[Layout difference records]
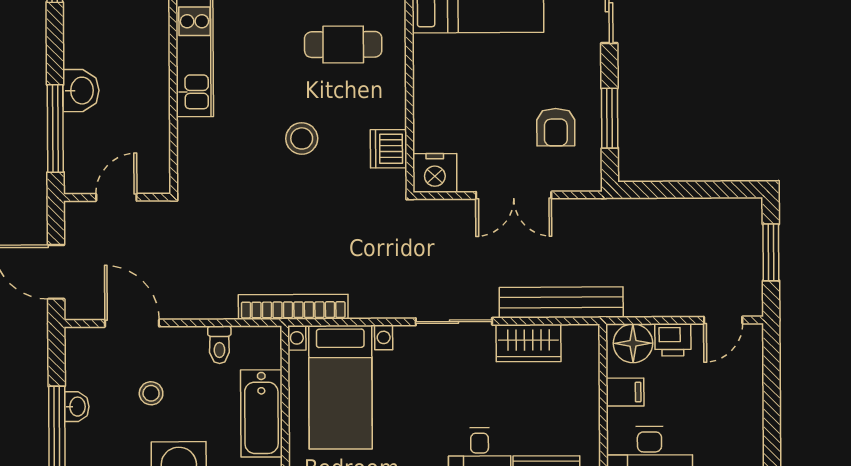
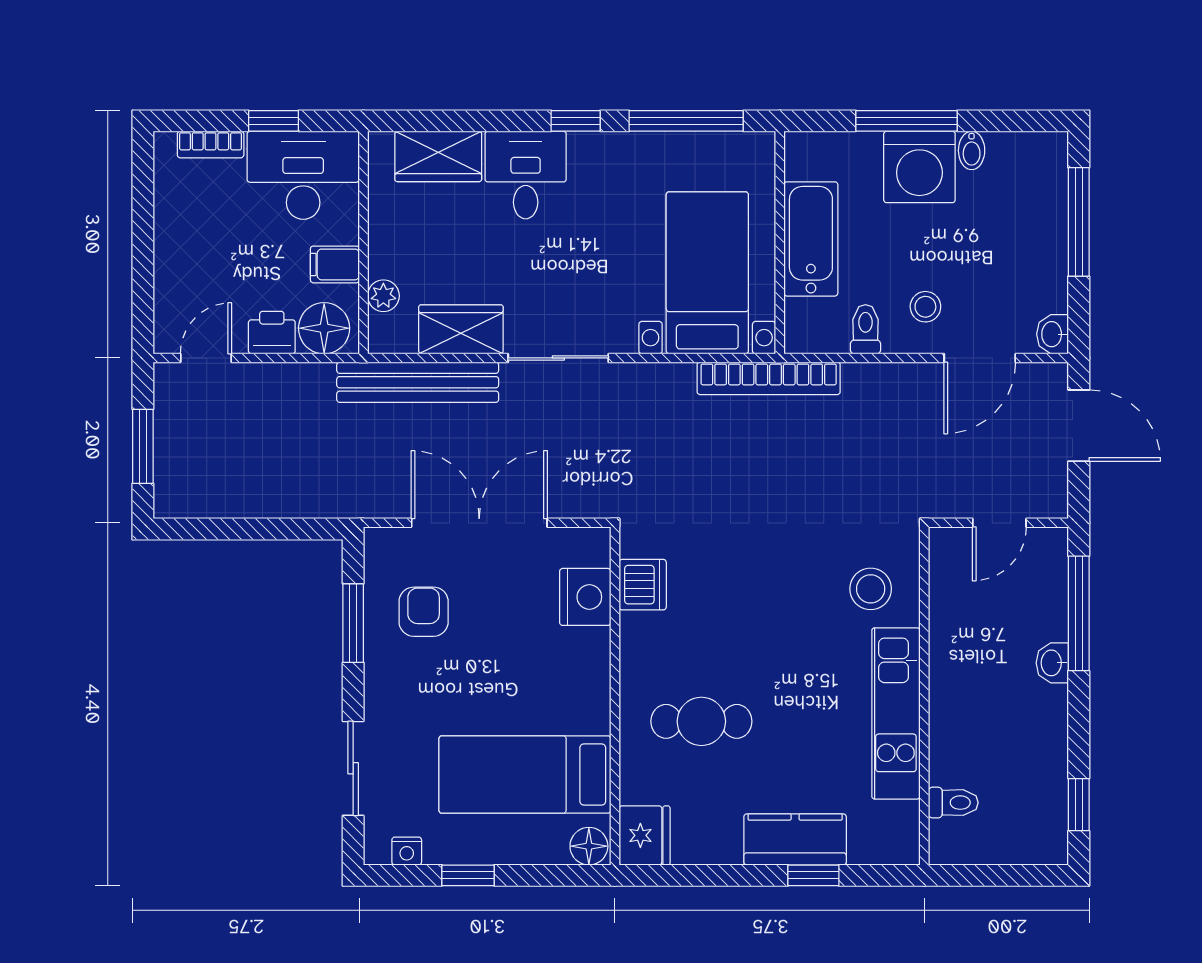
washbasin: (81, 91) -> (1052, 663), width x0.72, depth x0.69
stool: (302, 138) -> (871, 589), moved
nightstand: (435, 173) -> (585, 597), moved, turned 90
double door: (514, 195) -> (479, 523), width x1.37
door: (132, 323) -> (980, 358), hinge flipped
plant: (588, 368) -> (383, 296), added
stool: (151, 393) -> (925, 307), moved
washbasin: (77, 407) -> (1053, 334), moved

**Instruction**
Transcribe exactly each line of the records from the start up to and including the one with "plant: (588, 368) -> (383, 296), added", and leave out every picture.

**Answer to this exercise**
washbasin: (81, 91) -> (1052, 663), width x0.72, depth x0.69
stool: (302, 138) -> (871, 589), moved
nightstand: (435, 173) -> (585, 597), moved, turned 90
double door: (514, 195) -> (479, 523), width x1.37
door: (132, 323) -> (980, 358), hinge flipped
plant: (588, 368) -> (383, 296), added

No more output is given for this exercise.